[Stored dataset lines]
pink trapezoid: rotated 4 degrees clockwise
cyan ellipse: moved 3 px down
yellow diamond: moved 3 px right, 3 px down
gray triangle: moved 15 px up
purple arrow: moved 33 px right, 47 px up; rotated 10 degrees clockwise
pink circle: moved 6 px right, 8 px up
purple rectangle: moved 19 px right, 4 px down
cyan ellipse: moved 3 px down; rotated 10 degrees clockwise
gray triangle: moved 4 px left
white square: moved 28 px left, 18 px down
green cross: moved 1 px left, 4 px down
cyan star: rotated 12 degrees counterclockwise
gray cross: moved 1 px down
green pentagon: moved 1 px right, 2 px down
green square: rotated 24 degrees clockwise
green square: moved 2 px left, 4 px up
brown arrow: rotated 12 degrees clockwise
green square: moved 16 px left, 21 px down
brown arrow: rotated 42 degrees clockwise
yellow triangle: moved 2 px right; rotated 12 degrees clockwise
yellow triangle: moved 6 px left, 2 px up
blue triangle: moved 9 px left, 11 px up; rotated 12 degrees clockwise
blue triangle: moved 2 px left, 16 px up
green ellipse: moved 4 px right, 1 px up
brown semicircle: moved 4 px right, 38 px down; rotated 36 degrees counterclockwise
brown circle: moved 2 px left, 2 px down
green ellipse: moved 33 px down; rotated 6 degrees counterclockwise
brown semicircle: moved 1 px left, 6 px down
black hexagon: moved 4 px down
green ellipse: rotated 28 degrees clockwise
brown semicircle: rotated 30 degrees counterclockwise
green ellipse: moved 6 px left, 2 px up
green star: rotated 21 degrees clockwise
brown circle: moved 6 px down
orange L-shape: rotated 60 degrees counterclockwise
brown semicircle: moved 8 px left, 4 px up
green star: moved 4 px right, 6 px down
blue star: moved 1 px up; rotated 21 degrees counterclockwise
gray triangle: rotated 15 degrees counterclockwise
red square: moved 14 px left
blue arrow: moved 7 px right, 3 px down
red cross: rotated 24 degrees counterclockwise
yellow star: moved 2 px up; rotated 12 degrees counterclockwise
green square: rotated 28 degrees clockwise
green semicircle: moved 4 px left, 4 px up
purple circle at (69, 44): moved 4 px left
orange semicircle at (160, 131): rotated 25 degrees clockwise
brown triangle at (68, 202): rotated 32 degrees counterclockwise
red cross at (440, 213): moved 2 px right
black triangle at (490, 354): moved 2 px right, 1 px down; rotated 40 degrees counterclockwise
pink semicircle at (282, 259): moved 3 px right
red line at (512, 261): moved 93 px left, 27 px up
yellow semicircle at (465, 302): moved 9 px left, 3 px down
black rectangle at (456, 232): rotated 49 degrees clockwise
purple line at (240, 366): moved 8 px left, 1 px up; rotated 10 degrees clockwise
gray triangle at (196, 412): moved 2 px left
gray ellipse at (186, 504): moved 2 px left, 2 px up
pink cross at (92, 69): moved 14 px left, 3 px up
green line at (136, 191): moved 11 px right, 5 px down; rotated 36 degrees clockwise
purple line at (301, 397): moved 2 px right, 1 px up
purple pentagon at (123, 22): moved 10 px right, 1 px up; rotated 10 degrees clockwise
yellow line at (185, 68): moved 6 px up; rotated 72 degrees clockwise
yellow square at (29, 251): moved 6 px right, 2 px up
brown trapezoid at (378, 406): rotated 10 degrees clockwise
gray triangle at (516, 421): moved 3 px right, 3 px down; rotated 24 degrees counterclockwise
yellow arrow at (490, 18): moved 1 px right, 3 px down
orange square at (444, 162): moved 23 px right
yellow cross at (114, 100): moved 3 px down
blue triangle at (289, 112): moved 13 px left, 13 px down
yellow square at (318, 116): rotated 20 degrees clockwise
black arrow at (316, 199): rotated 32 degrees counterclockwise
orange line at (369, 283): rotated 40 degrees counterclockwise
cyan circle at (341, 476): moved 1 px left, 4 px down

### Objective
Copy out every line above word for word, from the first through the last.

### Answer in full
pink trapezoid: rotated 4 degrees clockwise
cyan ellipse: moved 3 px down
yellow diamond: moved 3 px right, 3 px down
gray triangle: moved 15 px up
purple arrow: moved 33 px right, 47 px up; rotated 10 degrees clockwise
pink circle: moved 6 px right, 8 px up
purple rectangle: moved 19 px right, 4 px down
cyan ellipse: moved 3 px down; rotated 10 degrees clockwise
gray triangle: moved 4 px left
white square: moved 28 px left, 18 px down
green cross: moved 1 px left, 4 px down
cyan star: rotated 12 degrees counterclockwise
gray cross: moved 1 px down
green pentagon: moved 1 px right, 2 px down
green square: rotated 24 degrees clockwise
green square: moved 2 px left, 4 px up
brown arrow: rotated 12 degrees clockwise
green square: moved 16 px left, 21 px down
brown arrow: rotated 42 degrees clockwise
yellow triangle: moved 2 px right; rotated 12 degrees clockwise
yellow triangle: moved 6 px left, 2 px up
blue triangle: moved 9 px left, 11 px up; rotated 12 degrees clockwise
blue triangle: moved 2 px left, 16 px up
green ellipse: moved 4 px right, 1 px up
brown semicircle: moved 4 px right, 38 px down; rotated 36 degrees counterclockwise
brown circle: moved 2 px left, 2 px down
green ellipse: moved 33 px down; rotated 6 degrees counterclockwise
brown semicircle: moved 1 px left, 6 px down
black hexagon: moved 4 px down
green ellipse: rotated 28 degrees clockwise
brown semicircle: rotated 30 degrees counterclockwise
green ellipse: moved 6 px left, 2 px up
green star: rotated 21 degrees clockwise
brown circle: moved 6 px down
orange L-shape: rotated 60 degrees counterclockwise
brown semicircle: moved 8 px left, 4 px up
green star: moved 4 px right, 6 px down
blue star: moved 1 px up; rotated 21 degrees counterclockwise
gray triangle: rotated 15 degrees counterclockwise
red square: moved 14 px left
blue arrow: moved 7 px right, 3 px down
red cross: rotated 24 degrees counterclockwise
yellow star: moved 2 px up; rotated 12 degrees counterclockwise
green square: rotated 28 degrees clockwise
green semicircle: moved 4 px left, 4 px up
purple circle at (69, 44): moved 4 px left
orange semicircle at (160, 131): rotated 25 degrees clockwise
brown triangle at (68, 202): rotated 32 degrees counterclockwise
red cross at (440, 213): moved 2 px right
black triangle at (490, 354): moved 2 px right, 1 px down; rotated 40 degrees counterclockwise
pink semicircle at (282, 259): moved 3 px right
red line at (512, 261): moved 93 px left, 27 px up
yellow semicircle at (465, 302): moved 9 px left, 3 px down
black rectangle at (456, 232): rotated 49 degrees clockwise
purple line at (240, 366): moved 8 px left, 1 px up; rotated 10 degrees clockwise
gray triangle at (196, 412): moved 2 px left
gray ellipse at (186, 504): moved 2 px left, 2 px up
pink cross at (92, 69): moved 14 px left, 3 px up
green line at (136, 191): moved 11 px right, 5 px down; rotated 36 degrees clockwise
purple line at (301, 397): moved 2 px right, 1 px up
purple pentagon at (123, 22): moved 10 px right, 1 px up; rotated 10 degrees clockwise
yellow line at (185, 68): moved 6 px up; rotated 72 degrees clockwise
yellow square at (29, 251): moved 6 px right, 2 px up
brown trapezoid at (378, 406): rotated 10 degrees clockwise
gray triangle at (516, 421): moved 3 px right, 3 px down; rotated 24 degrees counterclockwise
yellow arrow at (490, 18): moved 1 px right, 3 px down
orange square at (444, 162): moved 23 px right
yellow cross at (114, 100): moved 3 px down
blue triangle at (289, 112): moved 13 px left, 13 px down
yellow square at (318, 116): rotated 20 degrees clockwise
black arrow at (316, 199): rotated 32 degrees counterclockwise
orange line at (369, 283): rotated 40 degrees counterclockwise
cyan circle at (341, 476): moved 1 px left, 4 px down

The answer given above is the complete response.